Work to be completed ▸ Which of the lines in the listing that follows hold "pink"? Pull each one out.

** Data provided follows **

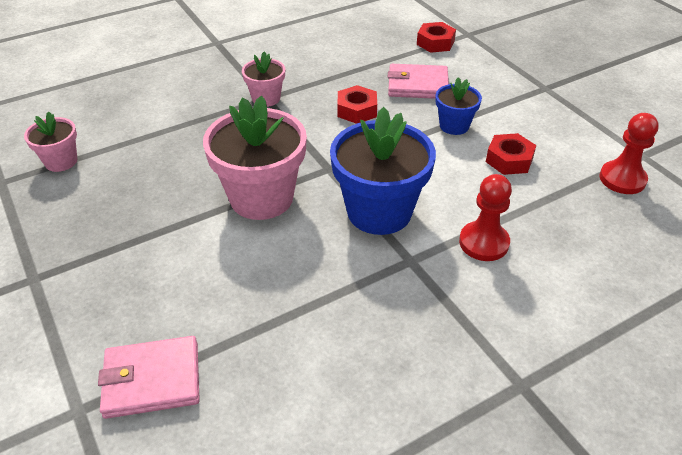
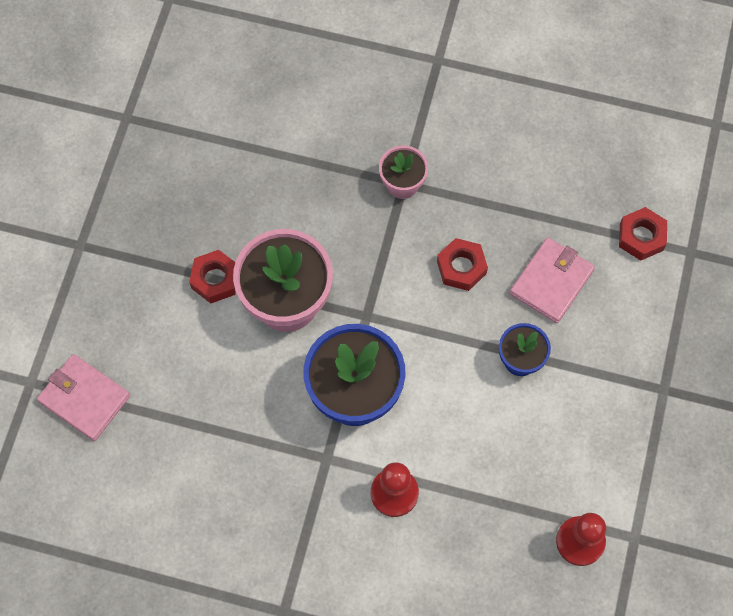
camera: 45 degrees right, 25 degrees up
(61, 161) = (183, 129): pink flower pot -> none
(417, 85) = (551, 282): pink wallet -> pink wallet turned 75 degrees clockwise
(509, 160) = (516, 438): red nut -> red nut (215, 279)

** End of Data provided **

Your response ▸
(61, 161) = (183, 129): pink flower pot -> none
(417, 85) = (551, 282): pink wallet -> pink wallet turned 75 degrees clockwise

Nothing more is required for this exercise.